(Edit difference data)
——————————

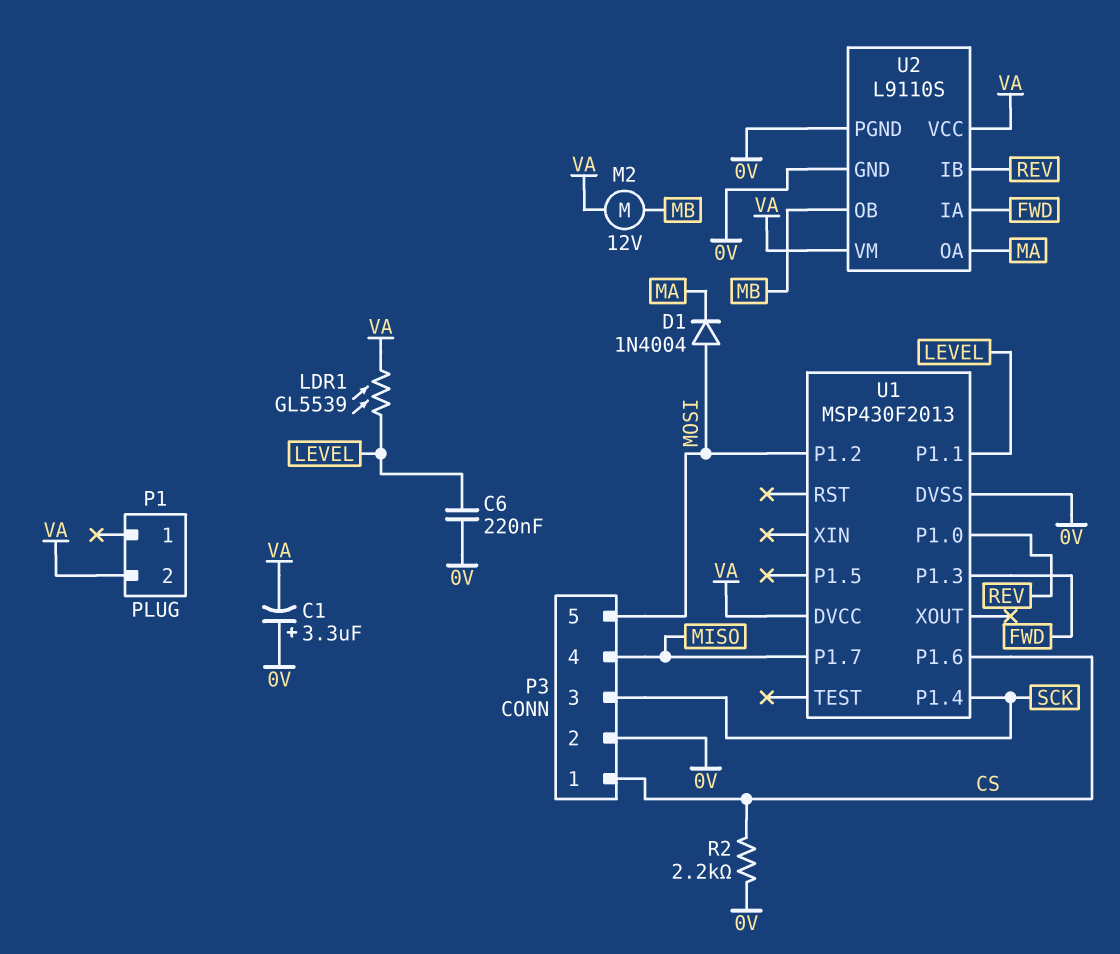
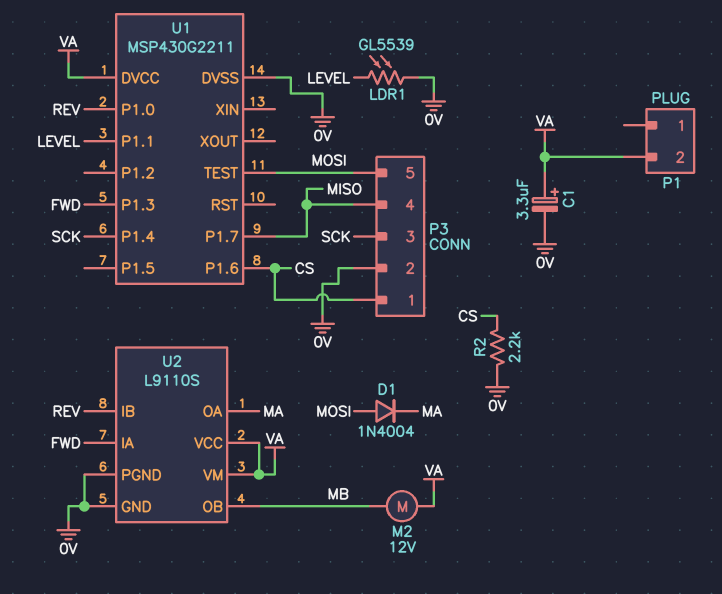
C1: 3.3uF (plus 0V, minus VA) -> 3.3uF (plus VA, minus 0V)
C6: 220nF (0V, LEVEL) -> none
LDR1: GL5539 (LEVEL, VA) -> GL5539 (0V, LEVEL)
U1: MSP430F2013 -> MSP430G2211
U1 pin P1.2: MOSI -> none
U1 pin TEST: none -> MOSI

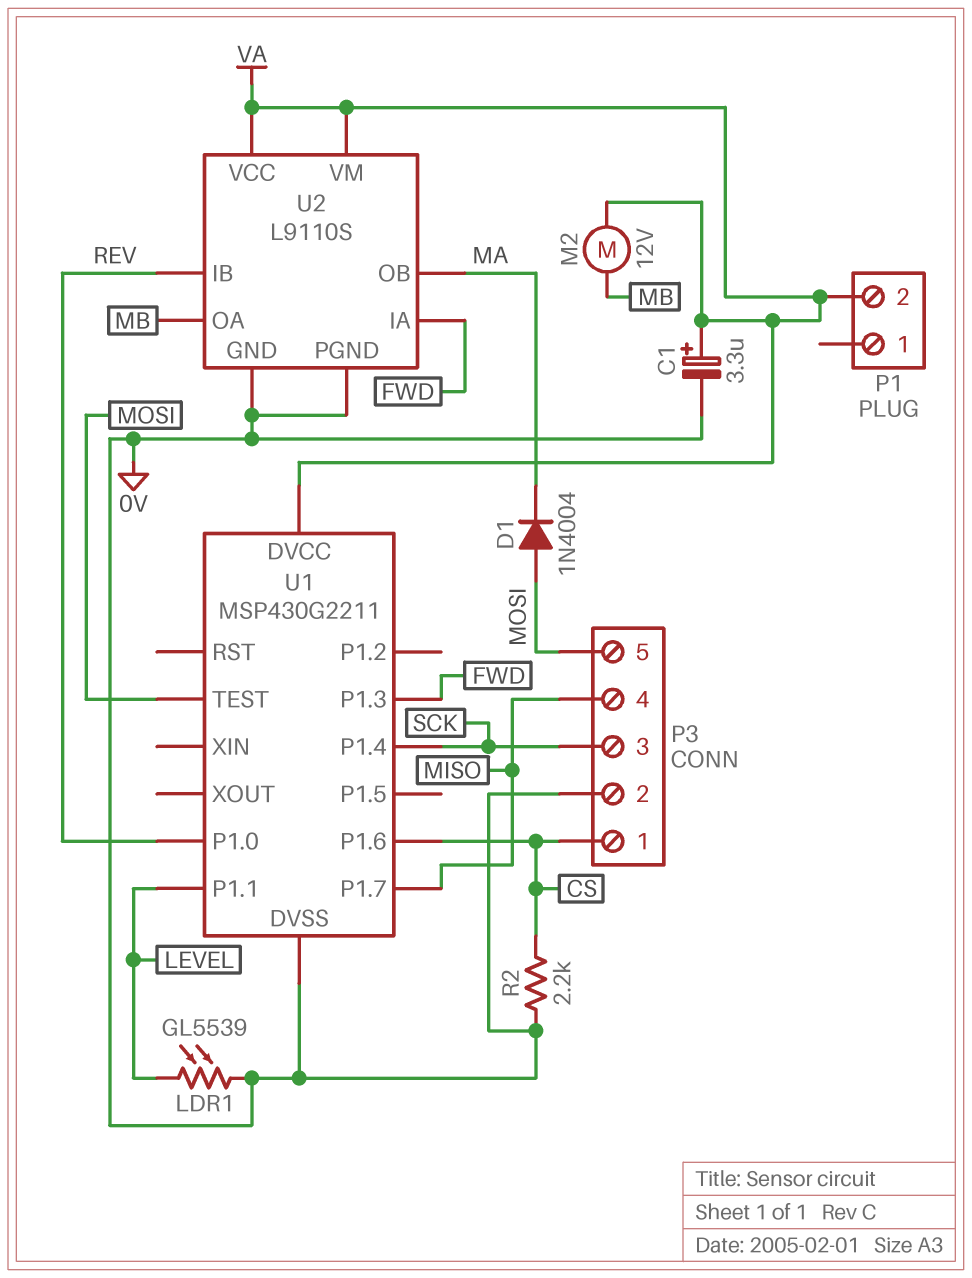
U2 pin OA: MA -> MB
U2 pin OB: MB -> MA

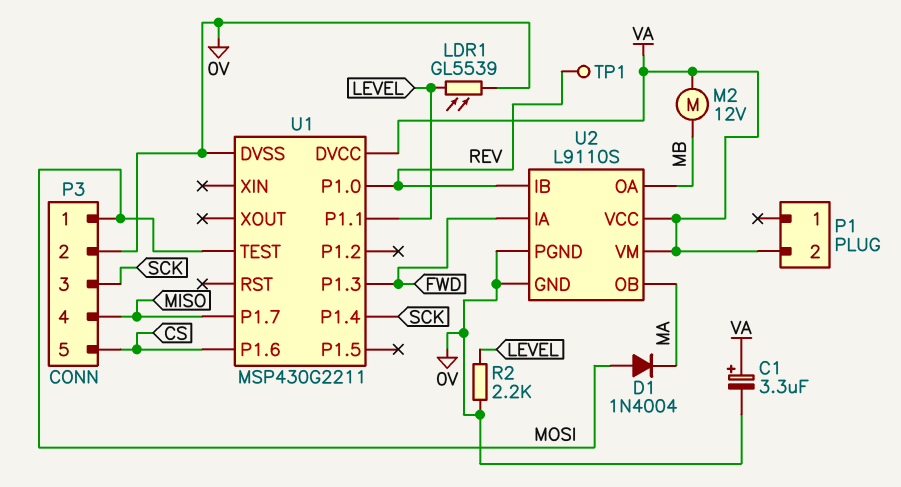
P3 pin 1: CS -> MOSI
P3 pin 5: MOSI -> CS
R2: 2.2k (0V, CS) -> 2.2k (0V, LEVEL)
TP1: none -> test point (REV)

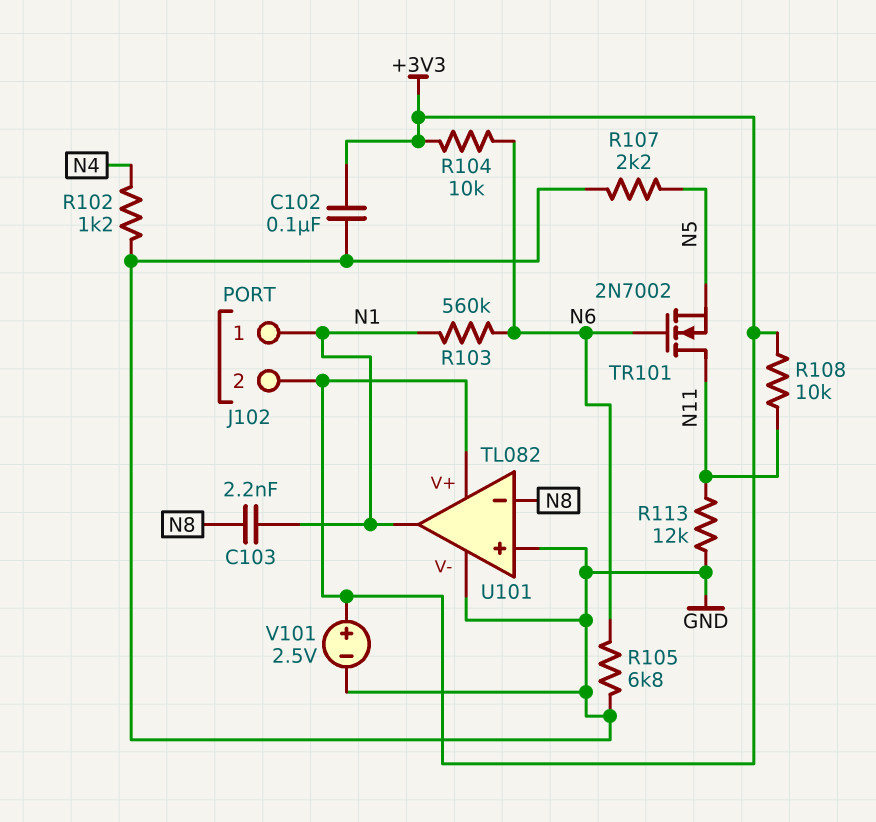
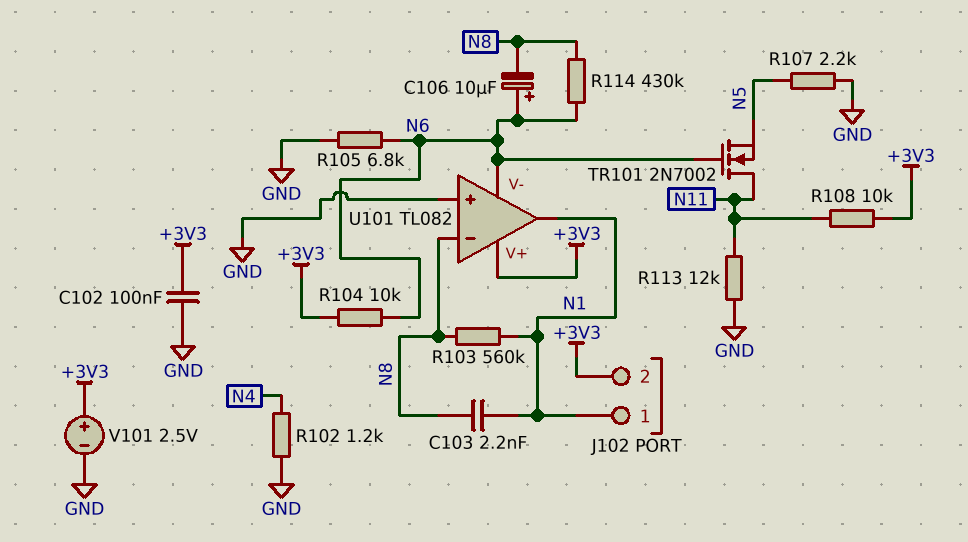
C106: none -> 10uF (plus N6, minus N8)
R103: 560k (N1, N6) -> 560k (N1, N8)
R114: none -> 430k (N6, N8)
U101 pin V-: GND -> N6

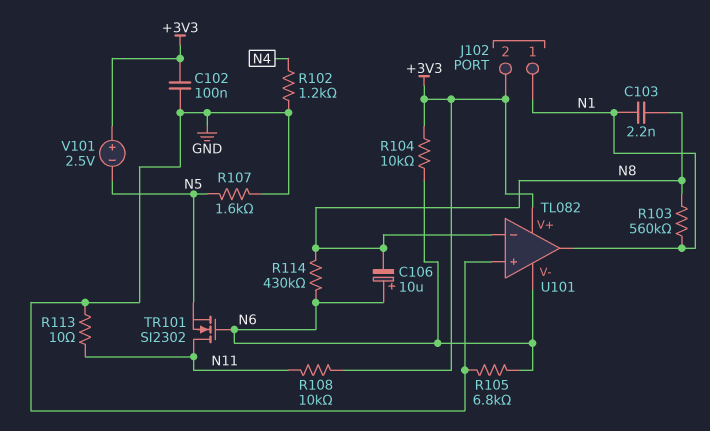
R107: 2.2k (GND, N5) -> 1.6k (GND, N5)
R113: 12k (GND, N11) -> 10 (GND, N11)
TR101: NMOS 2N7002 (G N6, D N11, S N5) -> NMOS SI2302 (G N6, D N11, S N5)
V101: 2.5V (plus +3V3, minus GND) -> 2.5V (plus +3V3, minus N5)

——————————

**EXERCISE**
Each line from the one that contains "P3 pin 5: MOSI -> CS" down to the one that contains "TR101: NMOS 2N7002" is to be returned exactly as it stands above, both ends included, with pictures removed.

**EXERCISE RESPONSE**
P3 pin 5: MOSI -> CS
R2: 2.2k (0V, CS) -> 2.2k (0V, LEVEL)
TP1: none -> test point (REV)

C106: none -> 10uF (plus N6, minus N8)
R103: 560k (N1, N6) -> 560k (N1, N8)
R114: none -> 430k (N6, N8)
U101 pin V-: GND -> N6

R107: 2.2k (GND, N5) -> 1.6k (GND, N5)
R113: 12k (GND, N11) -> 10 (GND, N11)
TR101: NMOS 2N7002 (G N6, D N11, S N5) -> NMOS SI2302 (G N6, D N11, S N5)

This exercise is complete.